===== Dataset records =====
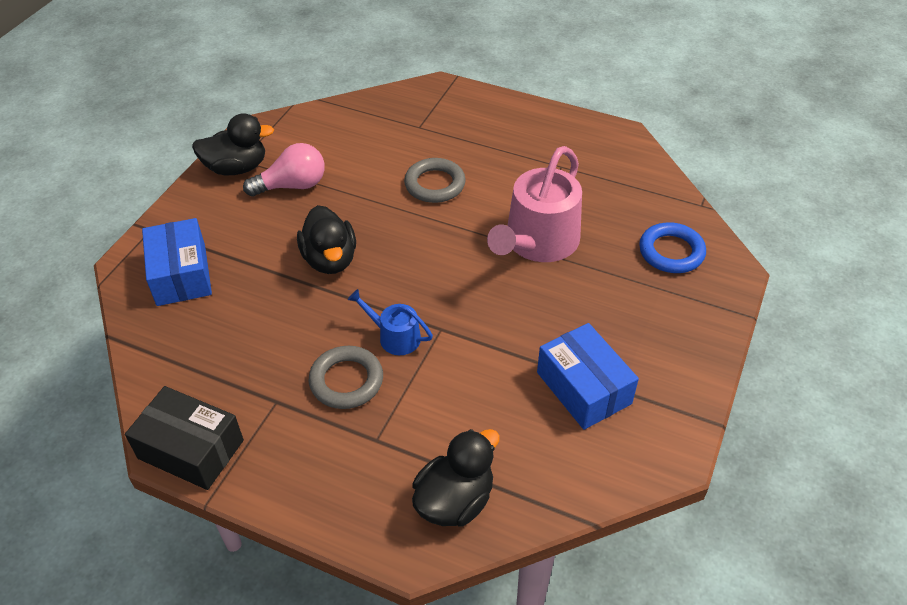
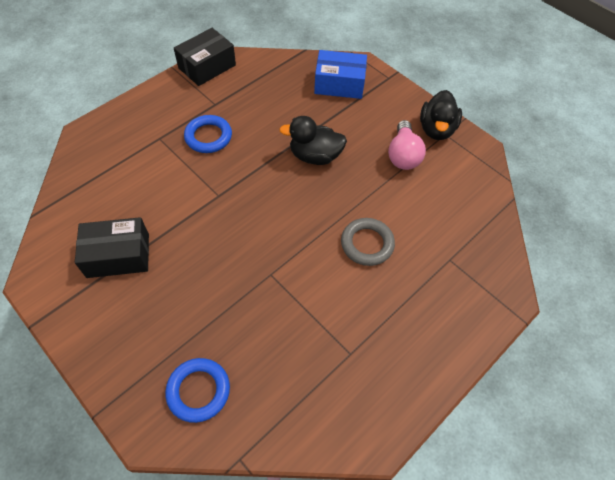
camera: 110 degrees right, 10 degrees up
(346, 381) = (208, 137): grey ring -> blue ring
(395, 337) = (227, 169): blue watering can -> none
(455, 500) = (96, 159): black duck -> none
(538, 242) = (265, 289): pink watering can -> none
(583, 388) = (118, 255): blue box -> black box

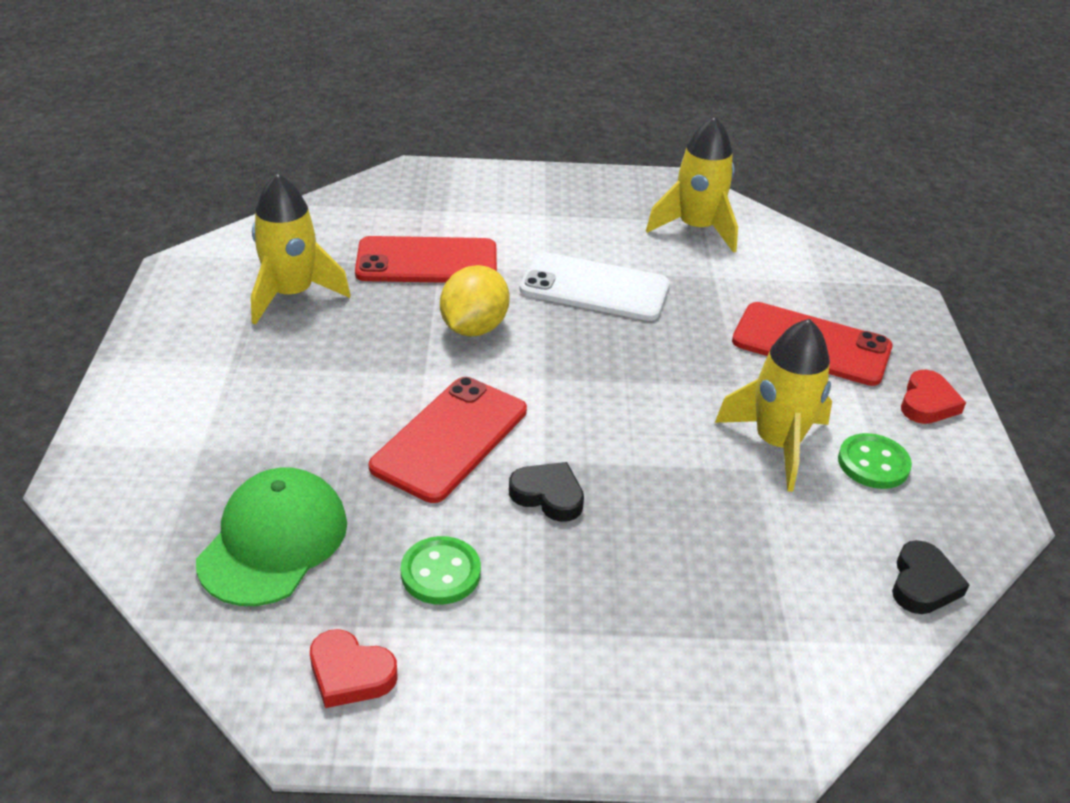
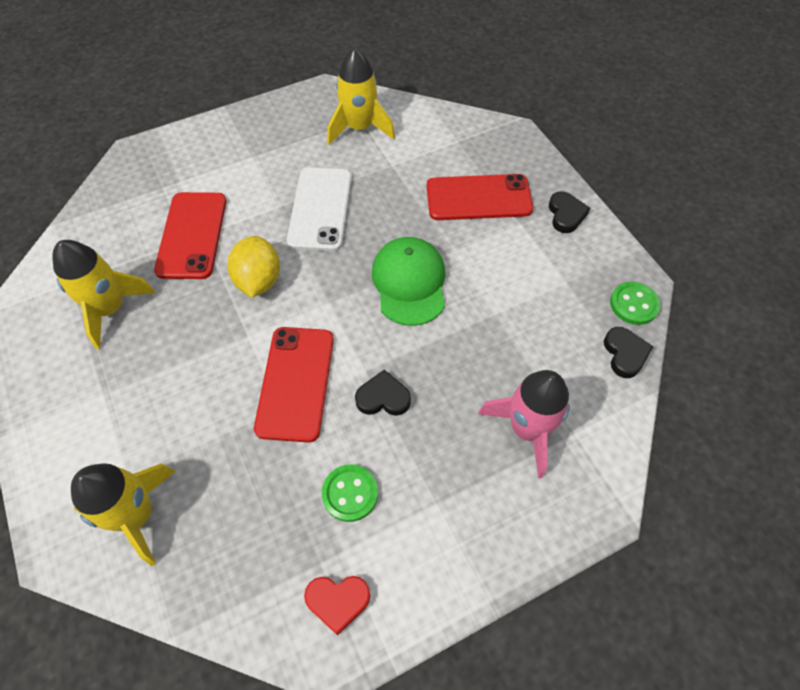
camera: 25 degrees left, 20 degrees up
(273, 541) = (226, 527): green cap -> green cap (409, 283)
(427, 261) = (192, 235): red phone -> red phone turned 60 degrees counterclockwise
(594, 288) = (320, 209): white phone -> white phone turned 75 degrees counterclockwise
(721, 606) = (527, 429): none -> pink rocket
(777, 444) = (497, 288): yellow rocket -> yellow rocket (137, 515)
(873, 463) = (558, 277): green button -> green button (634, 304)
(927, 403) = (566, 215): red heart -> black heart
=====
**Work to be completed**
In copying the listing, reproduce each line exactly and omit the pictures.

**Answer for this exercise**
camera: 110 degrees right, 10 degrees up
(346, 381) = (208, 137): grey ring -> blue ring
(395, 337) = (227, 169): blue watering can -> none
(455, 500) = (96, 159): black duck -> none
(538, 242) = (265, 289): pink watering can -> none
(583, 388) = (118, 255): blue box -> black box

camera: 25 degrees left, 20 degrees up
(273, 541) = (226, 527): green cap -> green cap (409, 283)
(427, 261) = (192, 235): red phone -> red phone turned 60 degrees counterclockwise
(594, 288) = (320, 209): white phone -> white phone turned 75 degrees counterclockwise
(721, 606) = (527, 429): none -> pink rocket
(777, 444) = (497, 288): yellow rocket -> yellow rocket (137, 515)
(873, 463) = (558, 277): green button -> green button (634, 304)
(927, 403) = (566, 215): red heart -> black heart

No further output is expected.